**Data records**
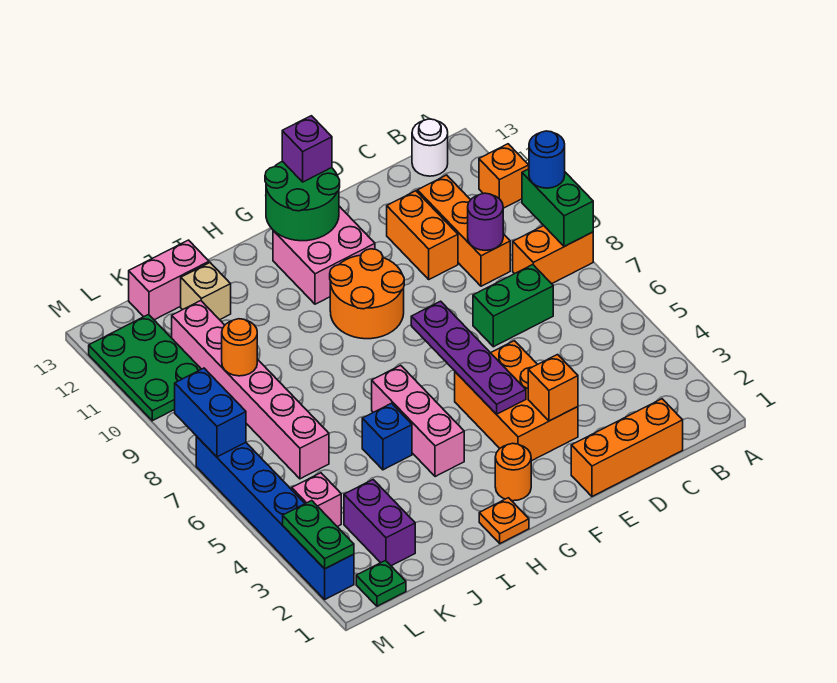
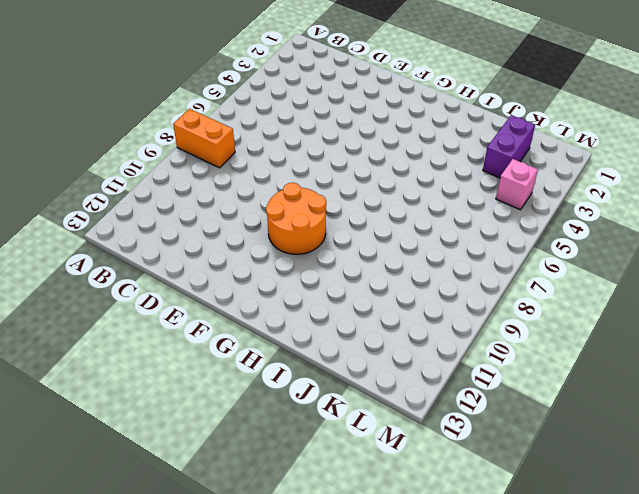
none -> orange brick A11 level 1
none -> white round brick B13 level 1
none -> orange brick C1:E1 level 1
none -> green brick C7:D7 level 1

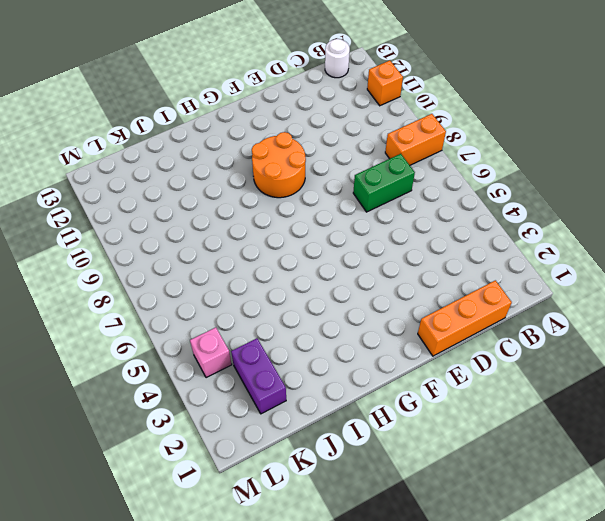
none -> orange brick C9:C11 level 1
none -> orange brick D10:D11 level 1
none -> orange brick E3:F5 level 1
none -> pink brick F11:G12 level 1

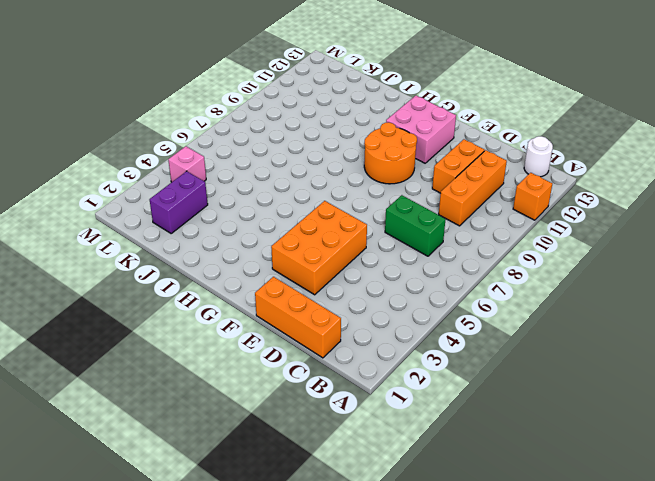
none -> orange brick A8:B8 level 1
none -> orange round brick G2 level 1
none -> orange plate H1 level 1
none -> pink brick H4:H6 level 1

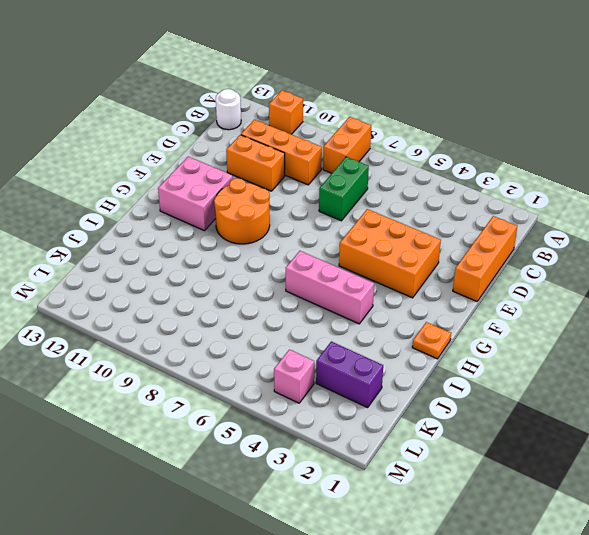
none -> orange round brick G2 level 1
none -> blue brick I5 level 1
none -> tan brick J12 level 1
none -> pink brick J13:K13 level 1

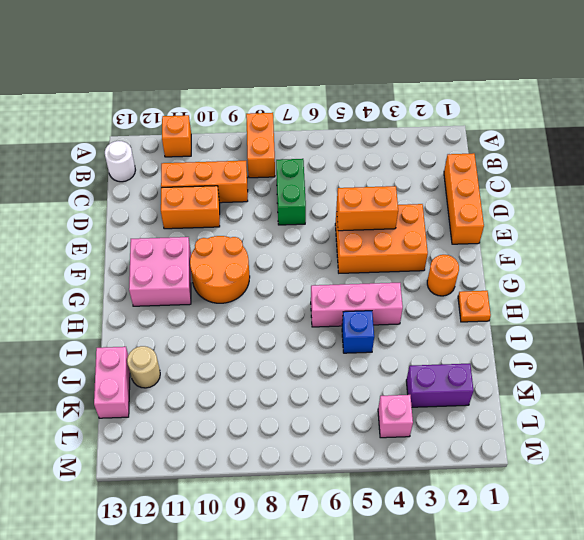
orange brick E4:E5 level 2 -> none
tan round brick J12 level 1 -> tan brick J12 level 1
none -> pink brick K6:K11 level 1
none -> green plate L1 level 1
none -> green plate L10:M12 level 1
none -> blue brick M2:M7 level 1

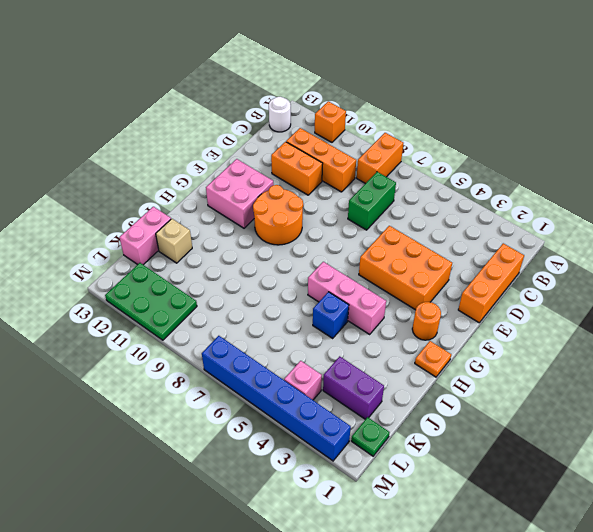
none -> pink brick K6:K11 level 1
none -> green brick A8:A9 level 2
none -> purple round brick C9 level 2
none -> orange brick E3 level 2

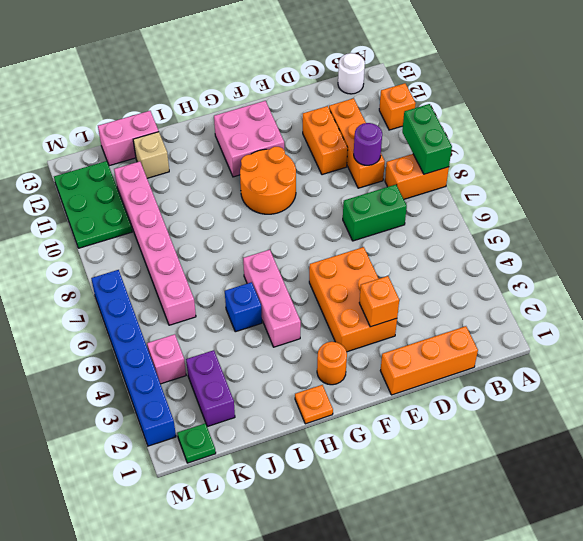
none -> purple plate F4:F7 level 2
none -> green round brick F12:G13 level 2
none -> orange round brick K9 level 2
none -> green plate M2:M3 level 2

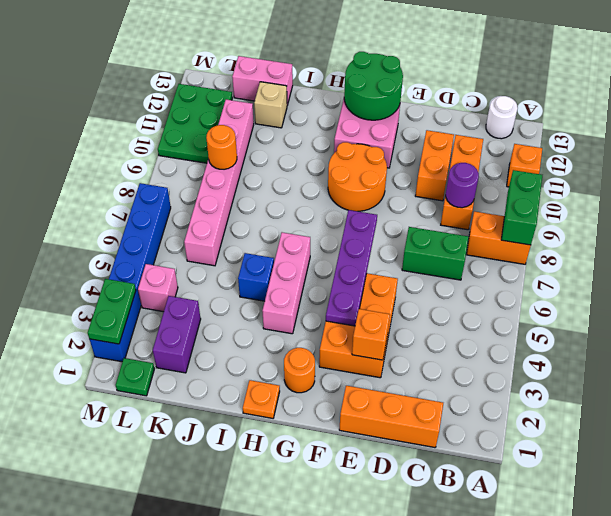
none -> blue brick M7:M8 level 2
none -> blue round brick A9 level 3
none -> purple brick F13 level 3

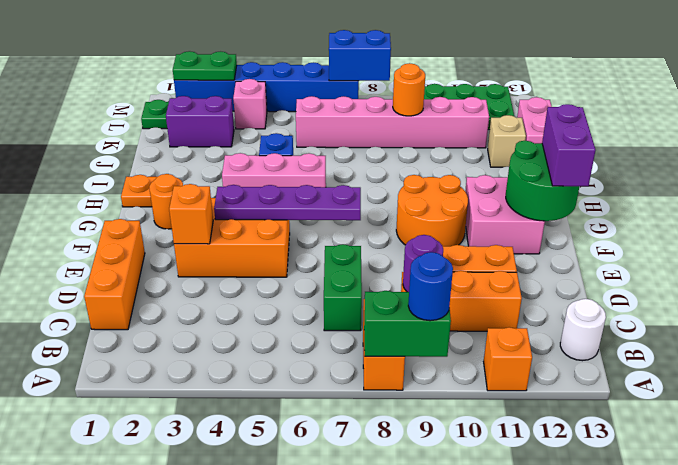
purple brick F13:G13 level 3 -> purple brick F13 level 3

**Exercise**
Only exact repeats of the lines from the one containing "none -> orange brick E3 level 2" through the end of the listing above are wanted here; pictures are not.

**Written solution**
none -> orange brick E3 level 2

none -> purple plate F4:F7 level 2
none -> green round brick F12:G13 level 2
none -> orange round brick K9 level 2
none -> green plate M2:M3 level 2

none -> blue brick M7:M8 level 2
none -> blue round brick A9 level 3
none -> purple brick F13 level 3

purple brick F13:G13 level 3 -> purple brick F13 level 3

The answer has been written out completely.